◆ **SUPPLIED RECORDS**
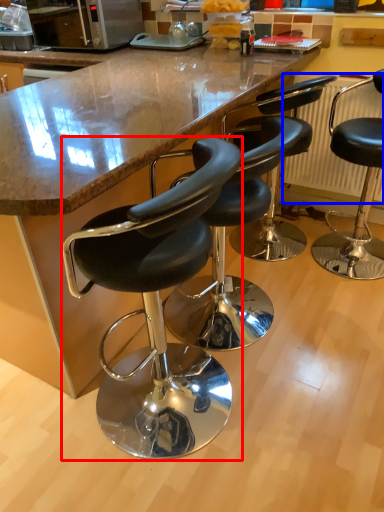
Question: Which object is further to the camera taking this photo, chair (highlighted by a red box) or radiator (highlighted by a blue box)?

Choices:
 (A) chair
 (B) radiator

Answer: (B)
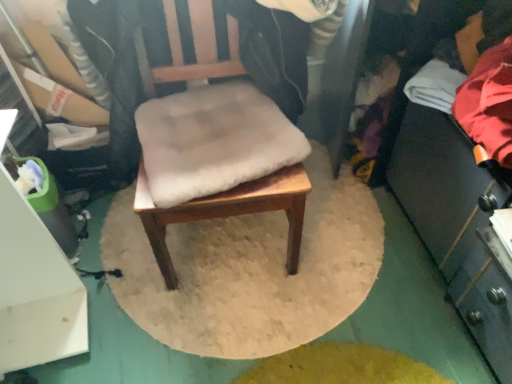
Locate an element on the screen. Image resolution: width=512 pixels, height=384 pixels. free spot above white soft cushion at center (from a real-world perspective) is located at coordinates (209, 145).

◆ **OBJECTIVE**
Please copy out the listing above word for word, omitting the pictures.

◆ **ANSWER TO THIS EXERCISE**
Question: Which object is further to the camera taking this photo, chair (highlighted by a red box) or radiator (highlighted by a blue box)?

Choices:
 (A) chair
 (B) radiator

Answer: (B)
Locate an element on the screen. Image resolution: width=512 pixels, height=384 pixels. free spot above white soft cushion at center (from a real-world perspective) is located at coordinates (209, 145).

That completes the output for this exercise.